## Scene comparison data:
Segment Open

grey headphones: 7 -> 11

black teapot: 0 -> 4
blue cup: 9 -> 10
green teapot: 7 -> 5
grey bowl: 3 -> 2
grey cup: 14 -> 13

Segment Closed

## WORK INSTRUCTIONS:
Pull out every line above that holds the word "grey".

## PROBLEM SOLUTION:
grey headphones: 7 -> 11
grey bowl: 3 -> 2
grey cup: 14 -> 13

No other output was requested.